Exercise data: Begin

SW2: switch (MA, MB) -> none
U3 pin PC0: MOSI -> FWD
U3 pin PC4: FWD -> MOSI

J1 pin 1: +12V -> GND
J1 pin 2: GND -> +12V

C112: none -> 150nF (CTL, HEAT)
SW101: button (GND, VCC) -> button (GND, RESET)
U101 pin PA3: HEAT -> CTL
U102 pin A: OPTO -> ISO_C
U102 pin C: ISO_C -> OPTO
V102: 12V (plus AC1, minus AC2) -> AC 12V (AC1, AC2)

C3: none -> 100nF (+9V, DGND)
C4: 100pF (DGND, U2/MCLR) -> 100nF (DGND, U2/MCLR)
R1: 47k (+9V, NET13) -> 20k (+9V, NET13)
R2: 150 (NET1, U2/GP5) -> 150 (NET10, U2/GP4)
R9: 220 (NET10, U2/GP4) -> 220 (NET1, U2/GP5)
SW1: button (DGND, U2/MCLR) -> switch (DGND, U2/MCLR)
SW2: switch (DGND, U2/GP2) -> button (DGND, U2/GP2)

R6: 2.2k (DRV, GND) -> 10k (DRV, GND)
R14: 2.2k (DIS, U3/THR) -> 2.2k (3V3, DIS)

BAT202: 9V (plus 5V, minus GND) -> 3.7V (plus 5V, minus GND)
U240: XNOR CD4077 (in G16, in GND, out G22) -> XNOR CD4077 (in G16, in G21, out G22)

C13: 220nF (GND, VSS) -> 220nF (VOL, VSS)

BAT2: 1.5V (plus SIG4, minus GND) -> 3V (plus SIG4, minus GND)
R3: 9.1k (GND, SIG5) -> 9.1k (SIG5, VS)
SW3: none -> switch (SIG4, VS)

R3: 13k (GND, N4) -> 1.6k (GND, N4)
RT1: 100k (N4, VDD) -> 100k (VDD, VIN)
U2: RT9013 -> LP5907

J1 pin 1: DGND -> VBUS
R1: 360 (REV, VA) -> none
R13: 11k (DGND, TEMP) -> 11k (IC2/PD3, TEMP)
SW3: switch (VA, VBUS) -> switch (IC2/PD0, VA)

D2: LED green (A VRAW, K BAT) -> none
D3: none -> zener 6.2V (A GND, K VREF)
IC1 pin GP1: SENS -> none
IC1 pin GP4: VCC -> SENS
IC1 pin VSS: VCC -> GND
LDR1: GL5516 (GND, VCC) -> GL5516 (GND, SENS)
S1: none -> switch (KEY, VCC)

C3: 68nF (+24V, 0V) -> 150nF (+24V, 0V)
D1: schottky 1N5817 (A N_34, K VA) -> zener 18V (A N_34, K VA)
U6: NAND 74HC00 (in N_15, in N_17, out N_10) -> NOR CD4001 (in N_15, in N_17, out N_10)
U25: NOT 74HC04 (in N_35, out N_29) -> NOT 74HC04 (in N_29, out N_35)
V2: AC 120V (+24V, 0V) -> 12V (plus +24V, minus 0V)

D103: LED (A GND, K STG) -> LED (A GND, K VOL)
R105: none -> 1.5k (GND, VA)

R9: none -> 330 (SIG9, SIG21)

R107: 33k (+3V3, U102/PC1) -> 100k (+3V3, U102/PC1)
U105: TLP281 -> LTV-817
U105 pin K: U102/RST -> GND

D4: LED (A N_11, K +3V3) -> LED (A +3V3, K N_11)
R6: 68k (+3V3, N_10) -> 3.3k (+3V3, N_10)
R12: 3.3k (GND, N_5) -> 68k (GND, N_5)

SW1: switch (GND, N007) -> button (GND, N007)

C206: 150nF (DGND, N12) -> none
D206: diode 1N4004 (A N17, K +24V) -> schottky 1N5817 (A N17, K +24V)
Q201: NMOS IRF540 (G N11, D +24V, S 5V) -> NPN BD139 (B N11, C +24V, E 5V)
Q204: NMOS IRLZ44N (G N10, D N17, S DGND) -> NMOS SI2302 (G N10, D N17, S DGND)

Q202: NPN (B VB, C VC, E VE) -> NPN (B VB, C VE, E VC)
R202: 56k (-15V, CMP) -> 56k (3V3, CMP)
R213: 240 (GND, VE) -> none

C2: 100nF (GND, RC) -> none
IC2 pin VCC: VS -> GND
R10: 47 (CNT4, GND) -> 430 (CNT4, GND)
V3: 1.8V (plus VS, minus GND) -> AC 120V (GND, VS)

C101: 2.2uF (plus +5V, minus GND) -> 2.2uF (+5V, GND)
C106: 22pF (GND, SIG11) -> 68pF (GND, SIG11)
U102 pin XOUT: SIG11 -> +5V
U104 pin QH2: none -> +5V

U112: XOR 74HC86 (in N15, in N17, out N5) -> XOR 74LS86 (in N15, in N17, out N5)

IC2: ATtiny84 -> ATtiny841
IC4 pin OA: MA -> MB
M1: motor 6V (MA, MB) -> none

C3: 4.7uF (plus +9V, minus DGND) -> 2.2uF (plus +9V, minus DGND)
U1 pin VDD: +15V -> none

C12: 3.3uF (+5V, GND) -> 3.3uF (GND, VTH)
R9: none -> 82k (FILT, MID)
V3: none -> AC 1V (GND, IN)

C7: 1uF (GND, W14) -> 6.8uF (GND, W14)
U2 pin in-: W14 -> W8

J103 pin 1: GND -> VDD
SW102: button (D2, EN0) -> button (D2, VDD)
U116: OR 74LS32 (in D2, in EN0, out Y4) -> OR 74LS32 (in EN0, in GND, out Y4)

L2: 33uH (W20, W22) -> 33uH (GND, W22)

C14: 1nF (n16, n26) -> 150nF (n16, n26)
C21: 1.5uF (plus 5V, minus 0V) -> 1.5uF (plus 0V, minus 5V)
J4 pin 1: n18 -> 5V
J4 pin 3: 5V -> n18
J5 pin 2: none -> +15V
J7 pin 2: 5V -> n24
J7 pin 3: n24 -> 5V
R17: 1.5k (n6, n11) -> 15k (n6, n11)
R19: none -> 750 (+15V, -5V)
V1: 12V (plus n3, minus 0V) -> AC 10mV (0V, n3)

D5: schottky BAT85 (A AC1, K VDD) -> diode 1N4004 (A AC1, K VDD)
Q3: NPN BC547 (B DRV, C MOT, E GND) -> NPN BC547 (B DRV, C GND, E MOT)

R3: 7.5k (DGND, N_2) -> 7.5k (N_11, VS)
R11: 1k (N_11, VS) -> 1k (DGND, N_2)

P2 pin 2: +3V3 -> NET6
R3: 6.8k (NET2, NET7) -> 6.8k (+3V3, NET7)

Exercise data: End

What you need to do: Return each entry exactly. Leave none out.

Solution to this task:
SW2: switch (MA, MB) -> none
U3 pin PC0: MOSI -> FWD
U3 pin PC4: FWD -> MOSI

J1 pin 1: +12V -> GND
J1 pin 2: GND -> +12V

C112: none -> 150nF (CTL, HEAT)
SW101: button (GND, VCC) -> button (GND, RESET)
U101 pin PA3: HEAT -> CTL
U102 pin A: OPTO -> ISO_C
U102 pin C: ISO_C -> OPTO
V102: 12V (plus AC1, minus AC2) -> AC 12V (AC1, AC2)

C3: none -> 100nF (+9V, DGND)
C4: 100pF (DGND, U2/MCLR) -> 100nF (DGND, U2/MCLR)
R1: 47k (+9V, NET13) -> 20k (+9V, NET13)
R2: 150 (NET1, U2/GP5) -> 150 (NET10, U2/GP4)
R9: 220 (NET10, U2/GP4) -> 220 (NET1, U2/GP5)
SW1: button (DGND, U2/MCLR) -> switch (DGND, U2/MCLR)
SW2: switch (DGND, U2/GP2) -> button (DGND, U2/GP2)

R6: 2.2k (DRV, GND) -> 10k (DRV, GND)
R14: 2.2k (DIS, U3/THR) -> 2.2k (3V3, DIS)

BAT202: 9V (plus 5V, minus GND) -> 3.7V (plus 5V, minus GND)
U240: XNOR CD4077 (in G16, in GND, out G22) -> XNOR CD4077 (in G16, in G21, out G22)

C13: 220nF (GND, VSS) -> 220nF (VOL, VSS)

BAT2: 1.5V (plus SIG4, minus GND) -> 3V (plus SIG4, minus GND)
R3: 9.1k (GND, SIG5) -> 9.1k (SIG5, VS)
SW3: none -> switch (SIG4, VS)

R3: 13k (GND, N4) -> 1.6k (GND, N4)
RT1: 100k (N4, VDD) -> 100k (VDD, VIN)
U2: RT9013 -> LP5907

J1 pin 1: DGND -> VBUS
R1: 360 (REV, VA) -> none
R13: 11k (DGND, TEMP) -> 11k (IC2/PD3, TEMP)
SW3: switch (VA, VBUS) -> switch (IC2/PD0, VA)

D2: LED green (A VRAW, K BAT) -> none
D3: none -> zener 6.2V (A GND, K VREF)
IC1 pin GP1: SENS -> none
IC1 pin GP4: VCC -> SENS
IC1 pin VSS: VCC -> GND
LDR1: GL5516 (GND, VCC) -> GL5516 (GND, SENS)
S1: none -> switch (KEY, VCC)

C3: 68nF (+24V, 0V) -> 150nF (+24V, 0V)
D1: schottky 1N5817 (A N_34, K VA) -> zener 18V (A N_34, K VA)
U6: NAND 74HC00 (in N_15, in N_17, out N_10) -> NOR CD4001 (in N_15, in N_17, out N_10)
U25: NOT 74HC04 (in N_35, out N_29) -> NOT 74HC04 (in N_29, out N_35)
V2: AC 120V (+24V, 0V) -> 12V (plus +24V, minus 0V)

D103: LED (A GND, K STG) -> LED (A GND, K VOL)
R105: none -> 1.5k (GND, VA)

R9: none -> 330 (SIG9, SIG21)

R107: 33k (+3V3, U102/PC1) -> 100k (+3V3, U102/PC1)
U105: TLP281 -> LTV-817
U105 pin K: U102/RST -> GND

D4: LED (A N_11, K +3V3) -> LED (A +3V3, K N_11)
R6: 68k (+3V3, N_10) -> 3.3k (+3V3, N_10)
R12: 3.3k (GND, N_5) -> 68k (GND, N_5)

SW1: switch (GND, N007) -> button (GND, N007)

C206: 150nF (DGND, N12) -> none
D206: diode 1N4004 (A N17, K +24V) -> schottky 1N5817 (A N17, K +24V)
Q201: NMOS IRF540 (G N11, D +24V, S 5V) -> NPN BD139 (B N11, C +24V, E 5V)
Q204: NMOS IRLZ44N (G N10, D N17, S DGND) -> NMOS SI2302 (G N10, D N17, S DGND)

Q202: NPN (B VB, C VC, E VE) -> NPN (B VB, C VE, E VC)
R202: 56k (-15V, CMP) -> 56k (3V3, CMP)
R213: 240 (GND, VE) -> none

C2: 100nF (GND, RC) -> none
IC2 pin VCC: VS -> GND
R10: 47 (CNT4, GND) -> 430 (CNT4, GND)
V3: 1.8V (plus VS, minus GND) -> AC 120V (GND, VS)

C101: 2.2uF (plus +5V, minus GND) -> 2.2uF (+5V, GND)
C106: 22pF (GND, SIG11) -> 68pF (GND, SIG11)
U102 pin XOUT: SIG11 -> +5V
U104 pin QH2: none -> +5V

U112: XOR 74HC86 (in N15, in N17, out N5) -> XOR 74LS86 (in N15, in N17, out N5)

IC2: ATtiny84 -> ATtiny841
IC4 pin OA: MA -> MB
M1: motor 6V (MA, MB) -> none

C3: 4.7uF (plus +9V, minus DGND) -> 2.2uF (plus +9V, minus DGND)
U1 pin VDD: +15V -> none

C12: 3.3uF (+5V, GND) -> 3.3uF (GND, VTH)
R9: none -> 82k (FILT, MID)
V3: none -> AC 1V (GND, IN)

C7: 1uF (GND, W14) -> 6.8uF (GND, W14)
U2 pin in-: W14 -> W8

J103 pin 1: GND -> VDD
SW102: button (D2, EN0) -> button (D2, VDD)
U116: OR 74LS32 (in D2, in EN0, out Y4) -> OR 74LS32 (in EN0, in GND, out Y4)

L2: 33uH (W20, W22) -> 33uH (GND, W22)

C14: 1nF (n16, n26) -> 150nF (n16, n26)
C21: 1.5uF (plus 5V, minus 0V) -> 1.5uF (plus 0V, minus 5V)
J4 pin 1: n18 -> 5V
J4 pin 3: 5V -> n18
J5 pin 2: none -> +15V
J7 pin 2: 5V -> n24
J7 pin 3: n24 -> 5V
R17: 1.5k (n6, n11) -> 15k (n6, n11)
R19: none -> 750 (+15V, -5V)
V1: 12V (plus n3, minus 0V) -> AC 10mV (0V, n3)

D5: schottky BAT85 (A AC1, K VDD) -> diode 1N4004 (A AC1, K VDD)
Q3: NPN BC547 (B DRV, C MOT, E GND) -> NPN BC547 (B DRV, C GND, E MOT)

R3: 7.5k (DGND, N_2) -> 7.5k (N_11, VS)
R11: 1k (N_11, VS) -> 1k (DGND, N_2)

P2 pin 2: +3V3 -> NET6
R3: 6.8k (NET2, NET7) -> 6.8k (+3V3, NET7)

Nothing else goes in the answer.